#### Your instructions:
Give the total of lines holding the word "NMOS" in the records below, and nothing else.

#### Stored dataset items:
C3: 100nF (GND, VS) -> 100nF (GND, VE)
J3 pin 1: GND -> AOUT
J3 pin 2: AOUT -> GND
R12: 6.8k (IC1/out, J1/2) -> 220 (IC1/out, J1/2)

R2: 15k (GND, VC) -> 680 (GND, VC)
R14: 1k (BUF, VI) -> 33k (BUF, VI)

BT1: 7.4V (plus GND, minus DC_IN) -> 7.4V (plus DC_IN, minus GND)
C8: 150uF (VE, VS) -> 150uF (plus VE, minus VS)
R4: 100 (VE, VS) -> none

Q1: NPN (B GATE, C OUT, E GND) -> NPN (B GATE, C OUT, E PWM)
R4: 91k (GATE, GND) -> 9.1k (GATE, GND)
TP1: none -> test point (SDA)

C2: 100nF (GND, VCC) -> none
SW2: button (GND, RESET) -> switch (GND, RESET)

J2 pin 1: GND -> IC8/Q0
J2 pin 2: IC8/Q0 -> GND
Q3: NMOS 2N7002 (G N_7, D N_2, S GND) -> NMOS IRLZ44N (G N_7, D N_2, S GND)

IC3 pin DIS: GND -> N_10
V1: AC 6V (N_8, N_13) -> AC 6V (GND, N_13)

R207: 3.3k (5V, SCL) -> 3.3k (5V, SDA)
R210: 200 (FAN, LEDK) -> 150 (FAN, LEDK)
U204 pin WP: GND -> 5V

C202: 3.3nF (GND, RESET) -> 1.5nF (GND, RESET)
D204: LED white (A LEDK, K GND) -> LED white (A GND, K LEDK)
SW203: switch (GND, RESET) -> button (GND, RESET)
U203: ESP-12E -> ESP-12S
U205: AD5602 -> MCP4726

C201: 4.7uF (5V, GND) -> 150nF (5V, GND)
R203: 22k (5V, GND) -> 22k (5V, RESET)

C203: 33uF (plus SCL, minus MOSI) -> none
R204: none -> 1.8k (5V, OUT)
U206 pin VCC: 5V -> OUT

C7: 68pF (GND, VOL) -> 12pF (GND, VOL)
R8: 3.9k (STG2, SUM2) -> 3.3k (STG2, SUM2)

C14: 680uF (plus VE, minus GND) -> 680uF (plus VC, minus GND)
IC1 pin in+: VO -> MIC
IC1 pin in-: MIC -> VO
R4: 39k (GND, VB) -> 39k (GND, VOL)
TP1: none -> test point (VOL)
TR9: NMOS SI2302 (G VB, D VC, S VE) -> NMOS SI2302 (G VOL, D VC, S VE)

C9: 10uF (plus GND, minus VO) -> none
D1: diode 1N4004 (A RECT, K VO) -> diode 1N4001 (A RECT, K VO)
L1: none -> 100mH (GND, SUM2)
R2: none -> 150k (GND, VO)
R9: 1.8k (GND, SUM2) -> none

#### Result of the task:
2